Supplied data below:
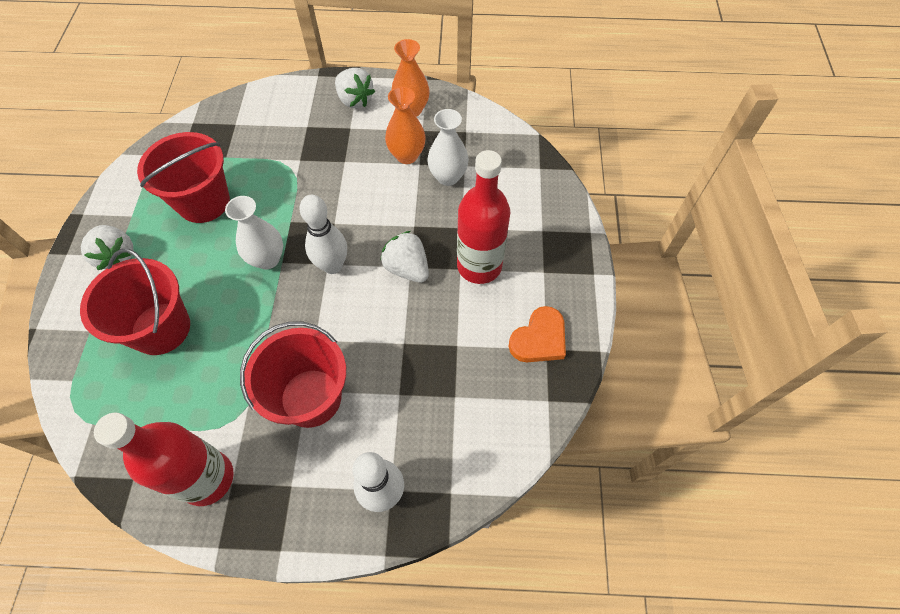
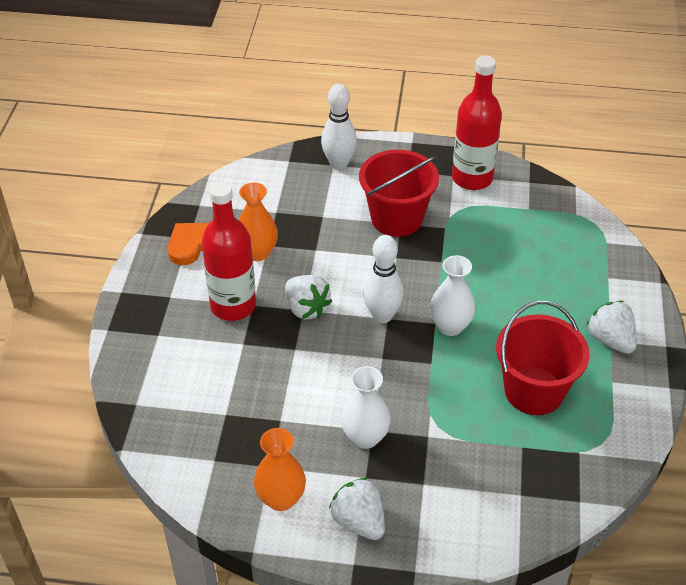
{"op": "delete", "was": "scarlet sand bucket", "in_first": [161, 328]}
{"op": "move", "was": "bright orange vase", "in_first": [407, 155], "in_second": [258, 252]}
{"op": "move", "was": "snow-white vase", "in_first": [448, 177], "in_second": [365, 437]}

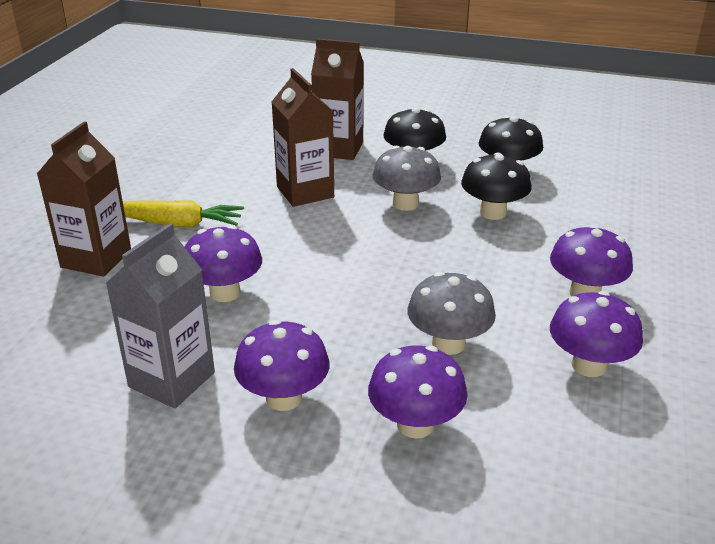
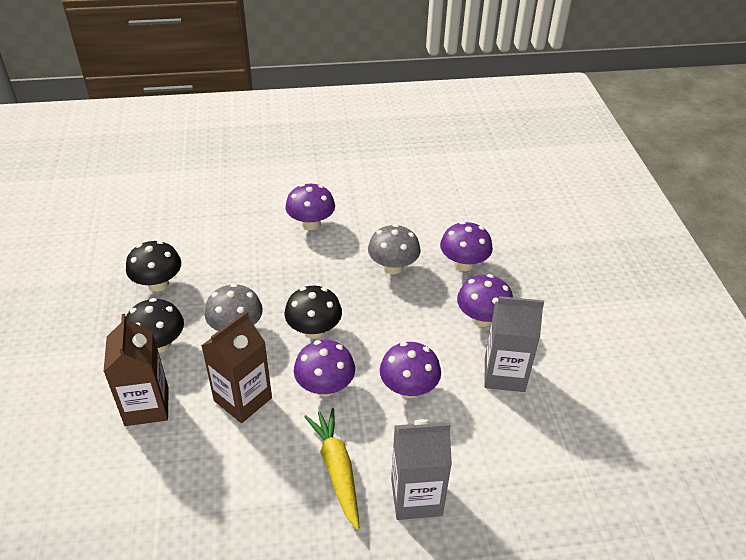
{"op": "recolor", "was": "brown juice carton", "now": "gray juice carton", "in_first": [96, 259], "in_second": [416, 497]}
{"op": "move", "was": "jet-black fungus", "in_first": [493, 213], "in_second": [314, 330]}
{"op": "move", "was": "violet fungus", "in_first": [588, 365], "in_second": [325, 387]}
End of Supplied data.
* _Task directions_: Only the text of the listing should be returned, exactly and in full; no image goes into the copy.

* _Task answer_:
{"op": "delete", "was": "scarlet sand bucket", "in_first": [161, 328]}
{"op": "move", "was": "bright orange vase", "in_first": [407, 155], "in_second": [258, 252]}
{"op": "move", "was": "snow-white vase", "in_first": [448, 177], "in_second": [365, 437]}

{"op": "recolor", "was": "brown juice carton", "now": "gray juice carton", "in_first": [96, 259], "in_second": [416, 497]}
{"op": "move", "was": "jet-black fungus", "in_first": [493, 213], "in_second": [314, 330]}
{"op": "move", "was": "violet fungus", "in_first": [588, 365], "in_second": [325, 387]}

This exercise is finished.